» **Task to carry out**: Your answer should consist of every line from the records that holds the string "schottky".

(Records supplied)

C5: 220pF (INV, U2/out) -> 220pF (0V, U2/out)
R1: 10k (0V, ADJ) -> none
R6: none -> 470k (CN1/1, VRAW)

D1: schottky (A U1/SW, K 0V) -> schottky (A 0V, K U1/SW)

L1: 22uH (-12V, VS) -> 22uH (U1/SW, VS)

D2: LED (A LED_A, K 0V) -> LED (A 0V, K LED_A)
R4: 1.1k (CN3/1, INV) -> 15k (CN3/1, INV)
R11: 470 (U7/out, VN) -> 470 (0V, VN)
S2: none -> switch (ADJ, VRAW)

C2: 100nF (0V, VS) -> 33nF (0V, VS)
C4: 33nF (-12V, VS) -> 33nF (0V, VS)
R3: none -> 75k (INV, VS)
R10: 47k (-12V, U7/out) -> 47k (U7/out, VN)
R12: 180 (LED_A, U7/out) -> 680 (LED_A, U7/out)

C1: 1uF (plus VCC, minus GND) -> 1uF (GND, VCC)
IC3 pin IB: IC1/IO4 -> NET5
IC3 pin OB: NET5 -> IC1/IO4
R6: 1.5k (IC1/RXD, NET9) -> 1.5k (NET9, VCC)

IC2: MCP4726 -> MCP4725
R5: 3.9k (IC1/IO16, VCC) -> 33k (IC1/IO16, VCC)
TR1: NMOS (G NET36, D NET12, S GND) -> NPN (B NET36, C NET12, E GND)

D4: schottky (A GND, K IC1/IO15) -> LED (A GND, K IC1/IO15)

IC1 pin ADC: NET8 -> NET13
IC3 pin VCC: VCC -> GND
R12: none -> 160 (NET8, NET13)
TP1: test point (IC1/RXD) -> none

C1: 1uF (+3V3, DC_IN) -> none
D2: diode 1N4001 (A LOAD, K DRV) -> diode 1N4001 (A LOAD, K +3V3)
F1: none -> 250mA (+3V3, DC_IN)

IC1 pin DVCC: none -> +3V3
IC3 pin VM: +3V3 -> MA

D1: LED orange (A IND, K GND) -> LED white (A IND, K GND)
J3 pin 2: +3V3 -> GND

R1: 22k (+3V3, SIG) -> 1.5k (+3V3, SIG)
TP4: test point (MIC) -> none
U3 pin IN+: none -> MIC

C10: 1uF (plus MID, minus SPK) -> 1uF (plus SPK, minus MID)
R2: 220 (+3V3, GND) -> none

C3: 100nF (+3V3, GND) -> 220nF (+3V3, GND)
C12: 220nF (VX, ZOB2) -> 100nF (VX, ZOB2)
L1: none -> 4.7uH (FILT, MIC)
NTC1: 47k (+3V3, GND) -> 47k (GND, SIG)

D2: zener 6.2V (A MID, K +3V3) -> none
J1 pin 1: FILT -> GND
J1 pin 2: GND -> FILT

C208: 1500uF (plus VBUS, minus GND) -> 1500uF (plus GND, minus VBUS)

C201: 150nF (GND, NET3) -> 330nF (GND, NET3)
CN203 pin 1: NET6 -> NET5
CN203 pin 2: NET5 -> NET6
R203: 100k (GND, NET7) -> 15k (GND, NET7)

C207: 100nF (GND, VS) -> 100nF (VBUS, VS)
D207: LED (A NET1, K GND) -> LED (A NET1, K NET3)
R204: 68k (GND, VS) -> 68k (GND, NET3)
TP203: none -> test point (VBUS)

(End Records supplied)

» **Response to the task**:
D1: schottky (A U1/SW, K 0V) -> schottky (A 0V, K U1/SW)
D4: schottky (A GND, K IC1/IO15) -> LED (A GND, K IC1/IO15)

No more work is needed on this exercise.